[Records contained in a dataset]
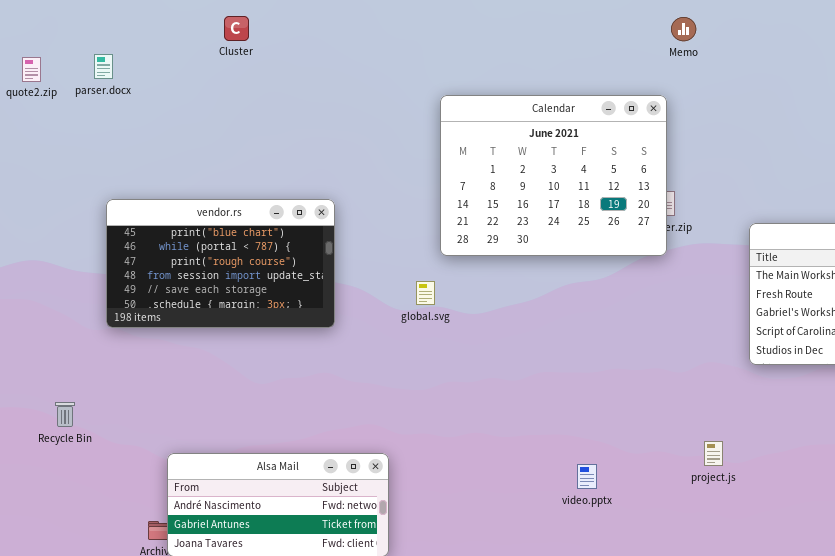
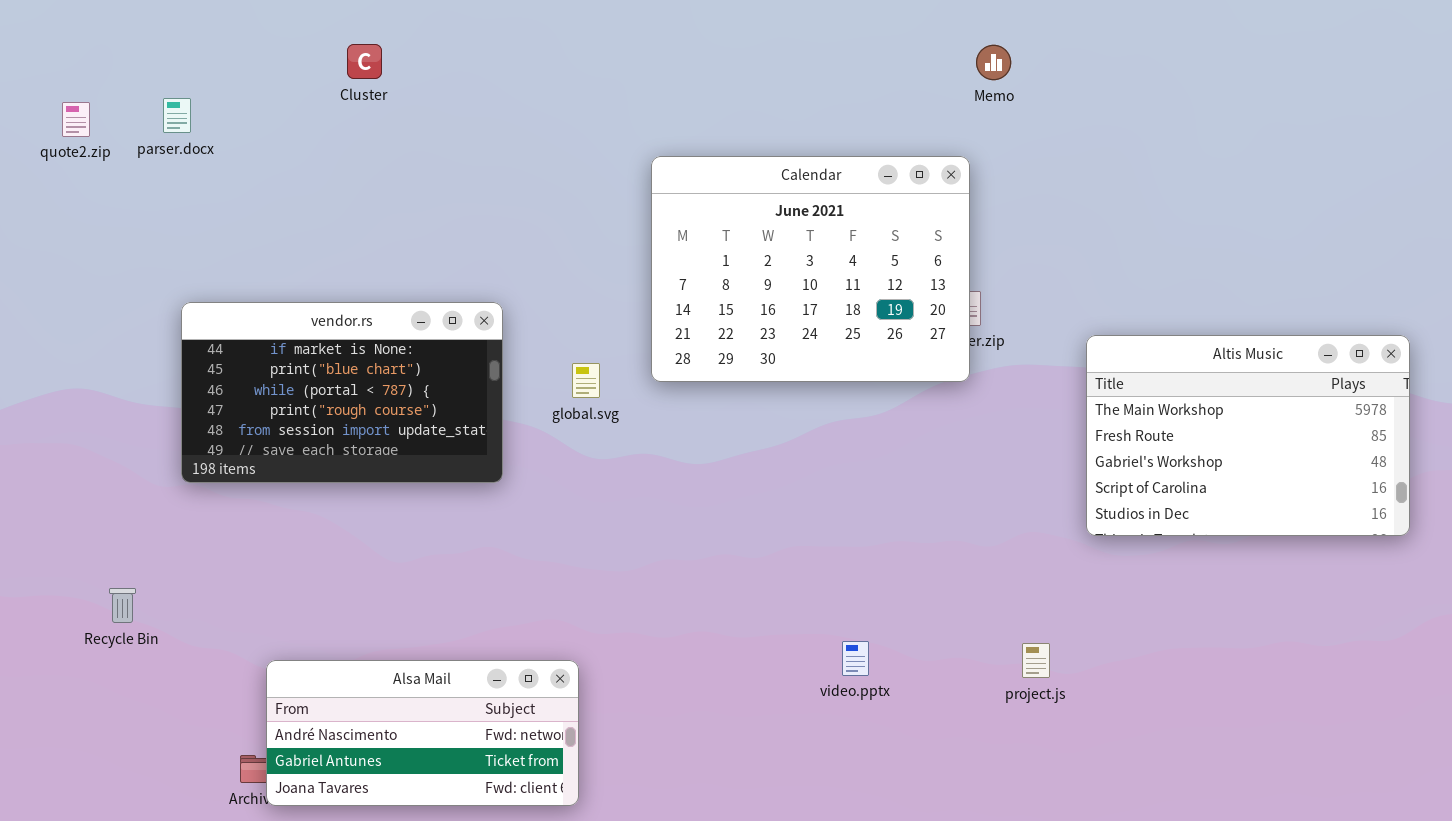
vendor.rs: [106,199,335,328] -> [181,302,503,483], scrolled up 1 row
global.svg: [416,281,435,305] -> [572,363,600,398], moved
video.pptx: [577,464,597,489] -> [842,641,869,676], moved

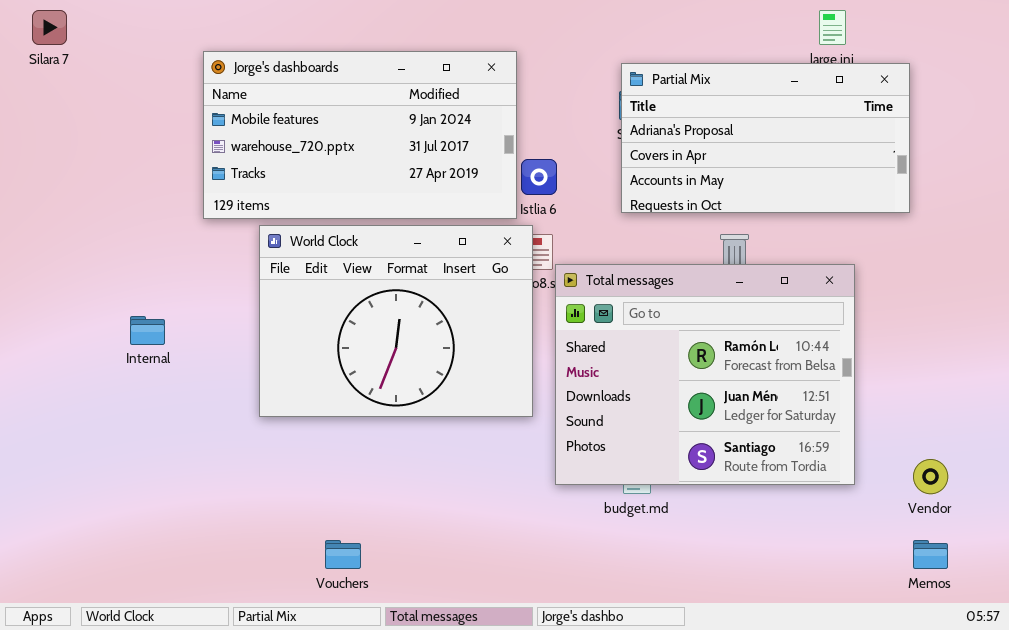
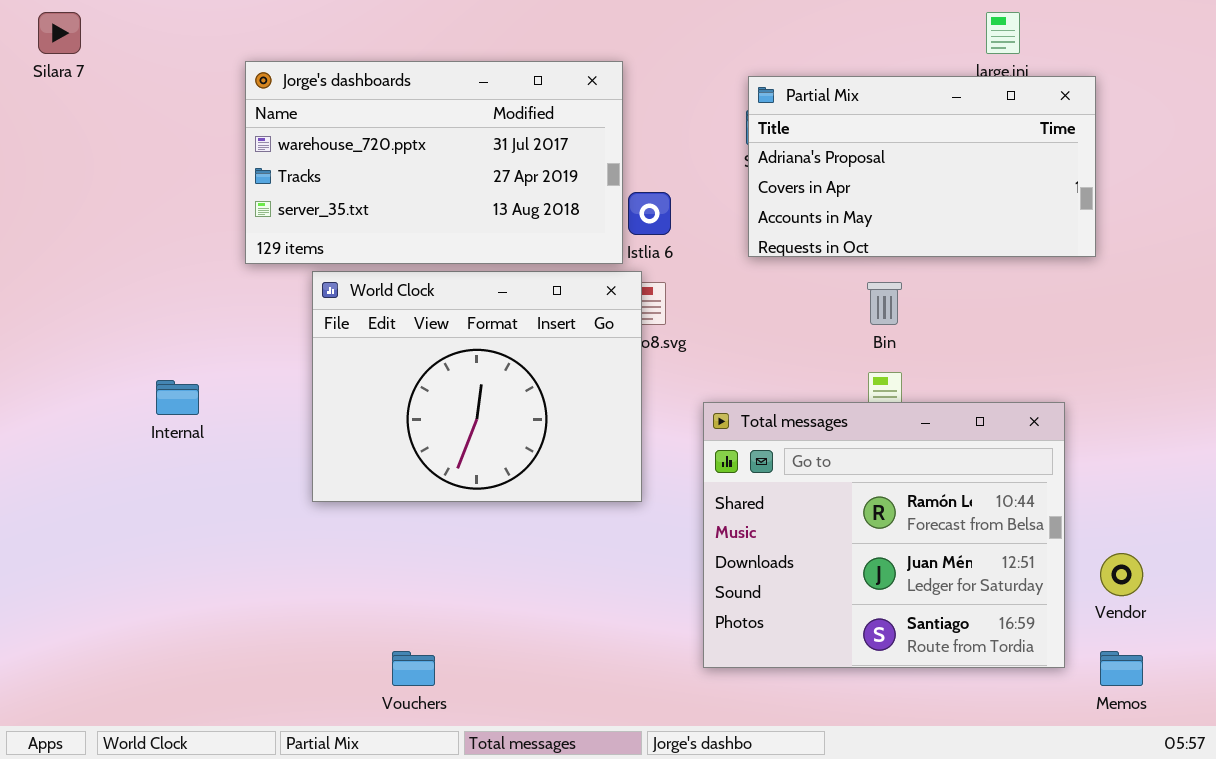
Jorge's dashboards: [203,51,517,219] -> [245,61,623,264], scrolled down 1 row
Total messages: [555,264,855,485] -> [703,402,1065,668], moved

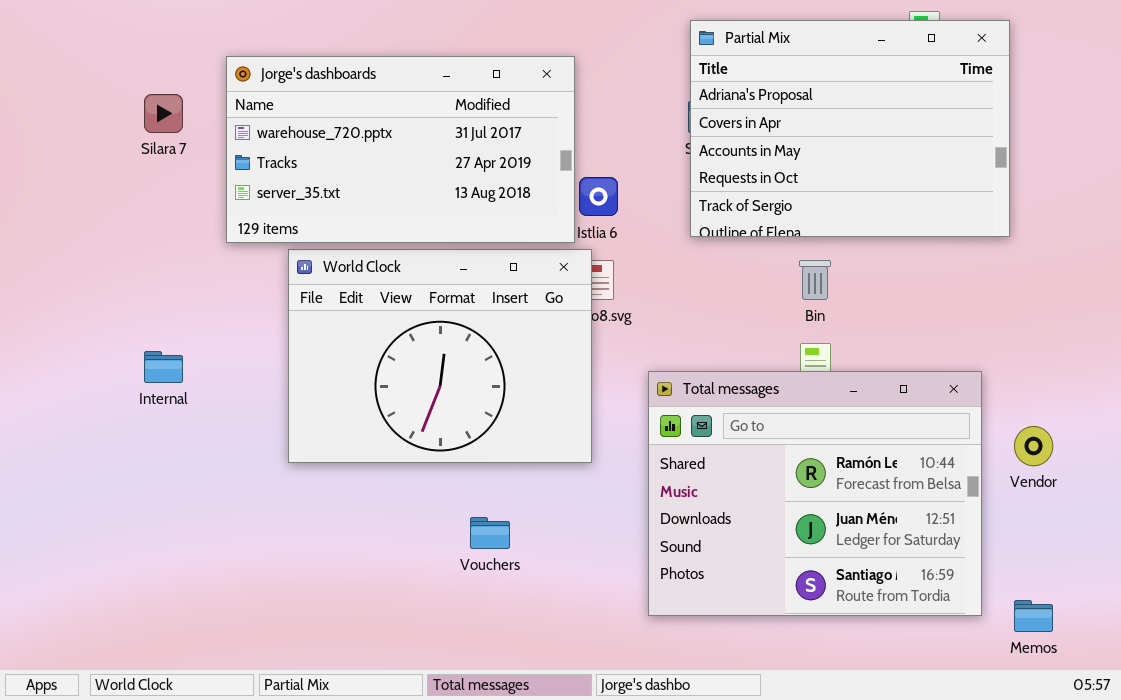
Silara 7: [38,12,81,54] -> [144,94,183,133], moved
Partial Mix: [748,76,1096,257] -> [690,20,1010,237], resized
Vendor: [1100,553,1143,596] -> [1014,426,1053,466], moved
Vouchers: [392,651,435,686] -> [470,517,510,549], moved

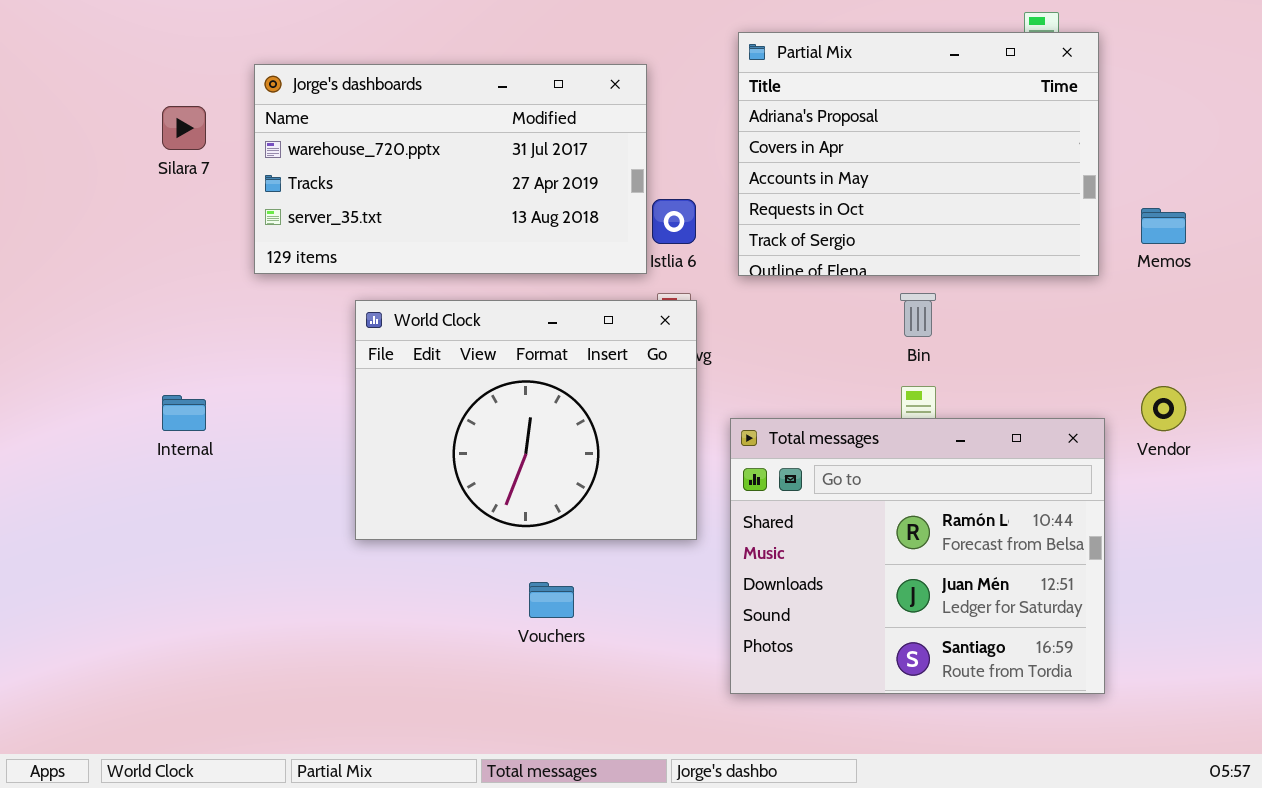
Partial Mix: [690,20,1010,237] -> [738,32,1099,276], moved
World Clock: [288,249,592,463] -> [355,300,697,540], moved
Vendor: [1014,426,1053,466] -> [1141,386,1186,431], moved
Memos: [1014,600,1053,632] -> [1141,208,1186,244], moved

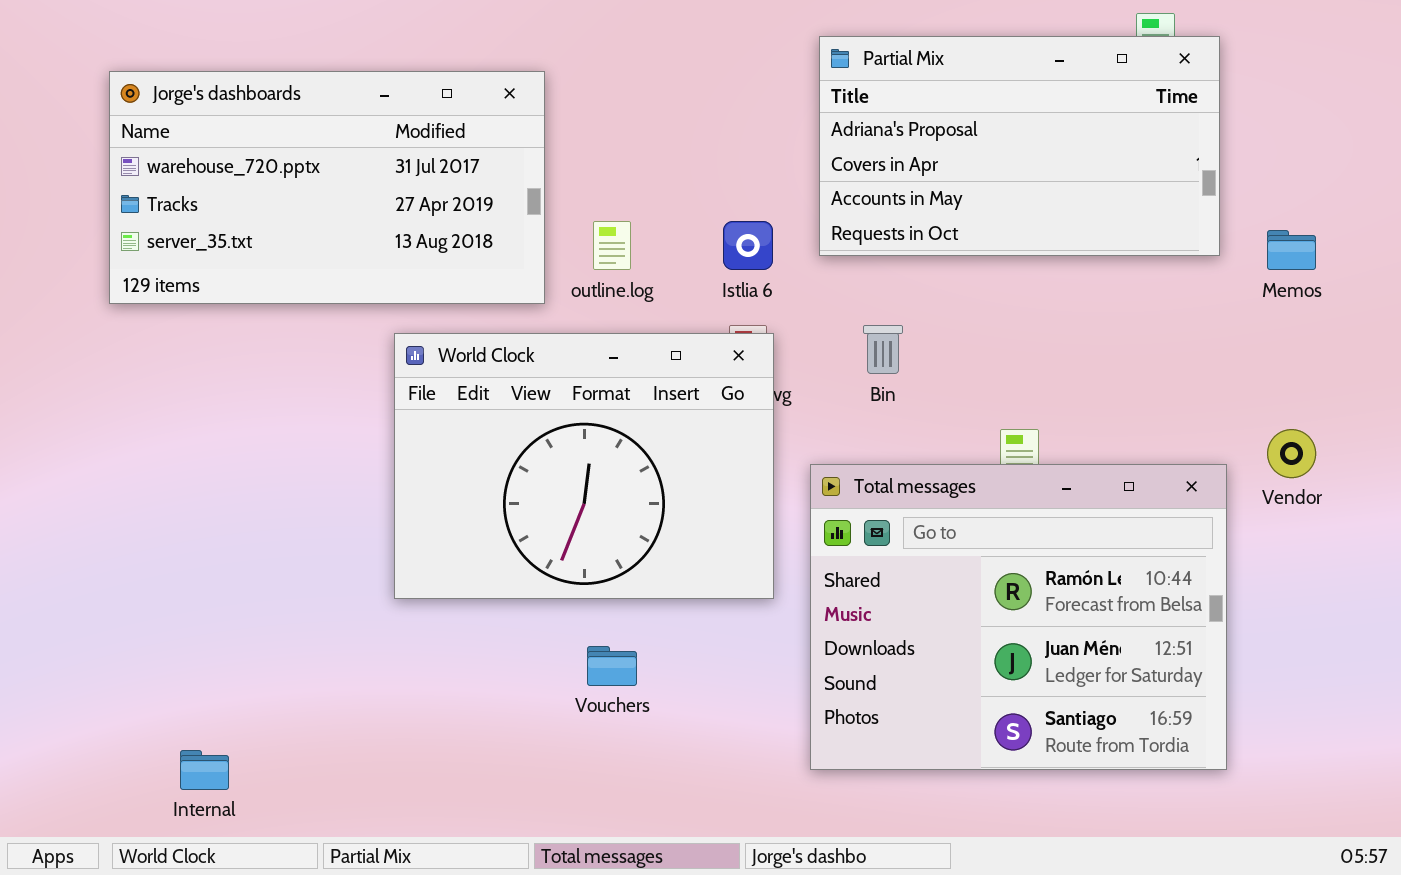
Partial Mix: [738,32,1099,276] -> [819,36,1220,256], resized
Jorge's dashboards: [254,64,647,274] -> [109,71,545,304], moved
Bin: [900,293,936,337] -> [863,325,903,374], moved
Internal: [162,395,206,431] -> [180,750,229,790], moved

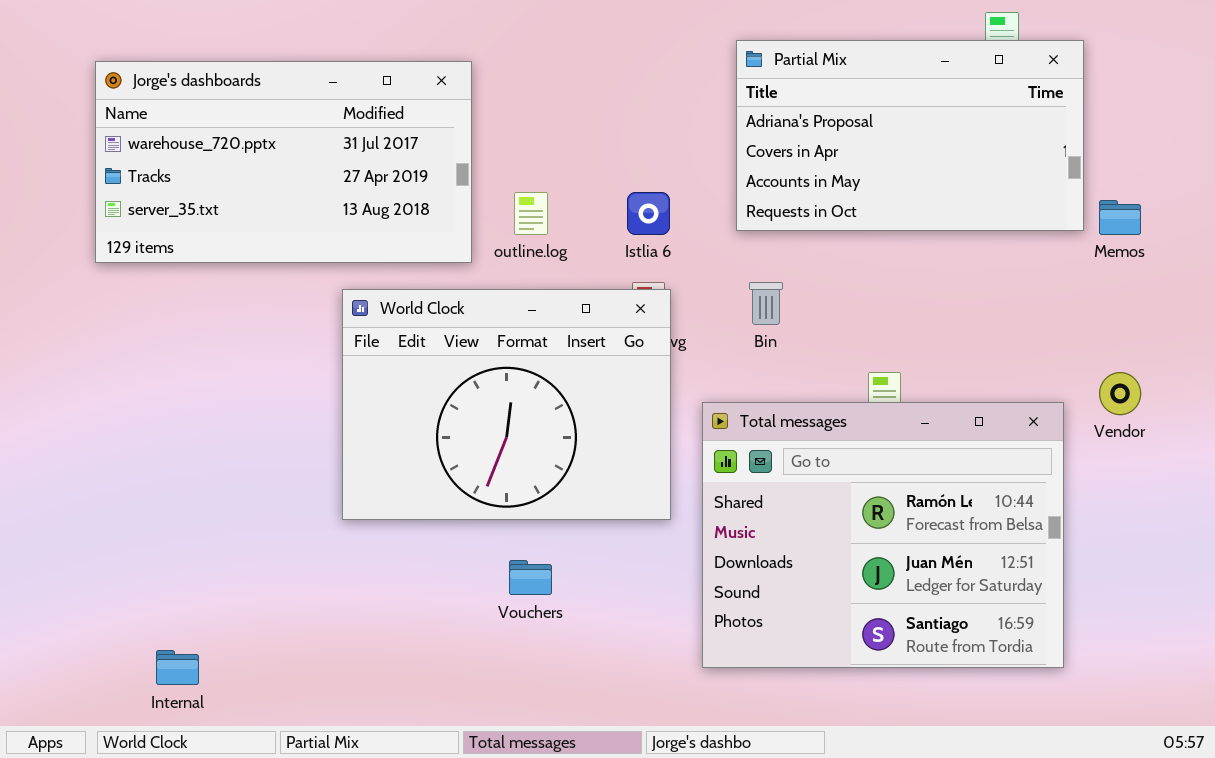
Partial Mix: [819,36,1220,256] -> [736,40,1084,231], moved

* [What to produce]
What do the lines above say from the line containing "World Clock: [288,249,592,463]" through the last line? Quote them exactly, both ends included, and leave out the pictures.

* [Exercise answer]
World Clock: [288,249,592,463] -> [355,300,697,540], moved
Vendor: [1014,426,1053,466] -> [1141,386,1186,431], moved
Memos: [1014,600,1053,632] -> [1141,208,1186,244], moved

Partial Mix: [738,32,1099,276] -> [819,36,1220,256], resized
Jorge's dashboards: [254,64,647,274] -> [109,71,545,304], moved
Bin: [900,293,936,337] -> [863,325,903,374], moved
Internal: [162,395,206,431] -> [180,750,229,790], moved

Partial Mix: [819,36,1220,256] -> [736,40,1084,231], moved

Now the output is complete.